* [WHAT TO PRODUCE]
Your answer should consist of all lines in the listing that hold the word "purple".

* [THE DATA]
##############################
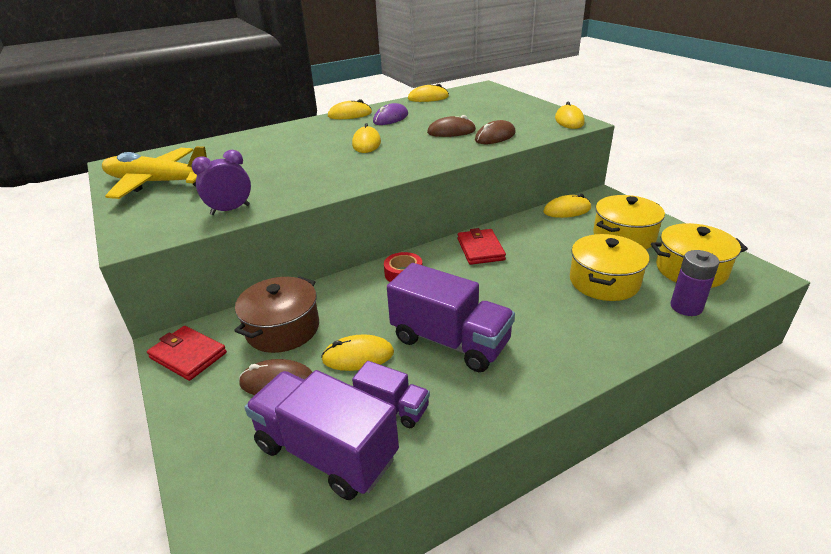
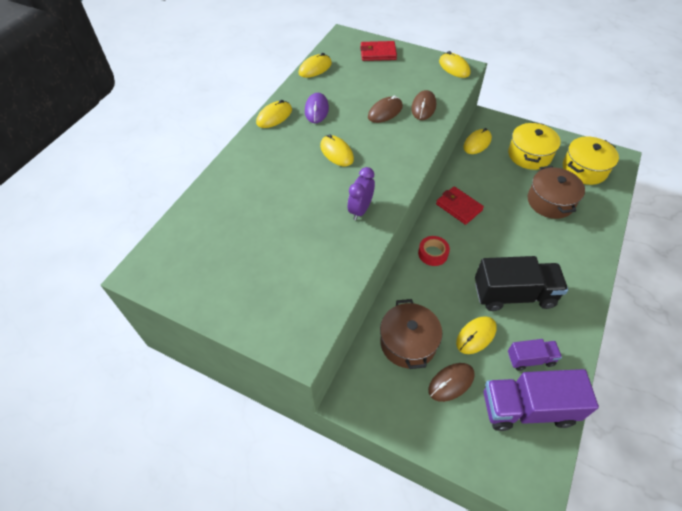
camera: 35 degrees left, 20 degrees up
yellow plane [102,146,207,199] -> none
red wallet [147,326,227,381] -> red wallet moved to [360,41,397,61]
purple clock [192,150,251,215] -> purple clock moved to [348,167,375,220]
purple truck [387,263,515,372] -> black truck [475,256,568,311]
yellow pot [570,234,649,301] -> brown pot [528,166,585,219]
purple battery [670,250,719,316] -> none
##############################
* [OUTPUT BELOW]
purple clock [192,150,251,215] -> purple clock moved to [348,167,375,220]
purple truck [387,263,515,372] -> black truck [475,256,568,311]
purple battery [670,250,719,316] -> none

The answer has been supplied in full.